Exercise instructions.
Write out the data below exactly as given, without any of its pictures.

══ Given data

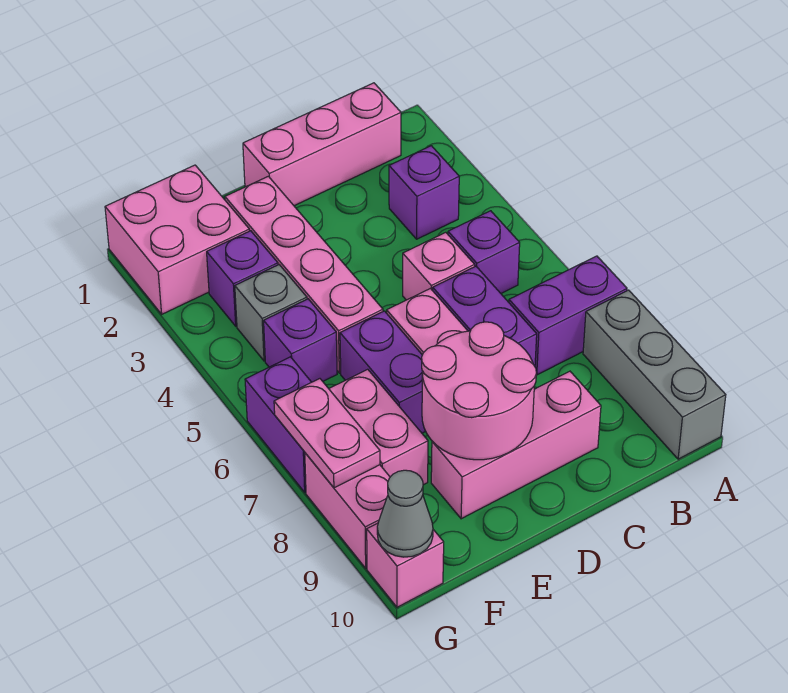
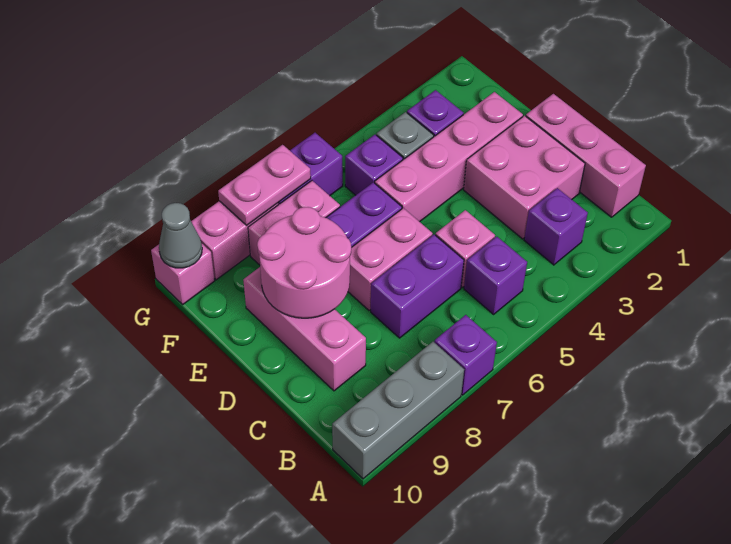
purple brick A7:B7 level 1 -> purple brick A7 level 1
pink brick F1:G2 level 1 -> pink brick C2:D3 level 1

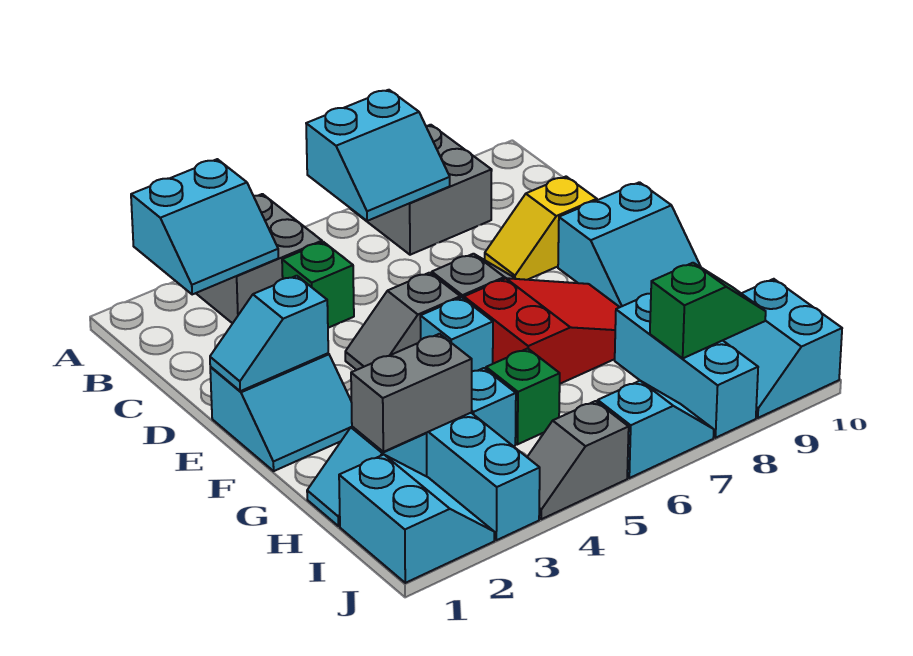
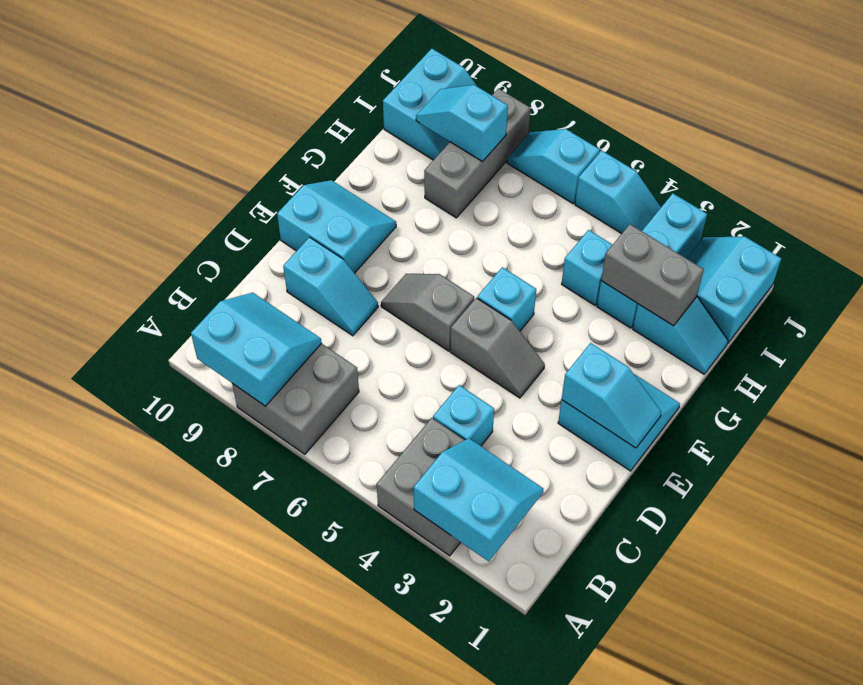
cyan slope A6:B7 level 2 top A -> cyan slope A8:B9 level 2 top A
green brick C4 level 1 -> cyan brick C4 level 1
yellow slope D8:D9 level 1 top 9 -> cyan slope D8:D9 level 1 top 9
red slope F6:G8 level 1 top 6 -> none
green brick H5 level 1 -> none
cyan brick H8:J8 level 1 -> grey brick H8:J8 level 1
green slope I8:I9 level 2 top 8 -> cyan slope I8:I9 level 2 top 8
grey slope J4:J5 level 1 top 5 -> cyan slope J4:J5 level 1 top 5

════

Output for this exercise.
purple brick A7:B7 level 1 -> purple brick A7 level 1
pink brick F1:G2 level 1 -> pink brick C2:D3 level 1

cyan slope A6:B7 level 2 top A -> cyan slope A8:B9 level 2 top A
green brick C4 level 1 -> cyan brick C4 level 1
yellow slope D8:D9 level 1 top 9 -> cyan slope D8:D9 level 1 top 9
red slope F6:G8 level 1 top 6 -> none
green brick H5 level 1 -> none
cyan brick H8:J8 level 1 -> grey brick H8:J8 level 1
green slope I8:I9 level 2 top 8 -> cyan slope I8:I9 level 2 top 8
grey slope J4:J5 level 1 top 5 -> cyan slope J4:J5 level 1 top 5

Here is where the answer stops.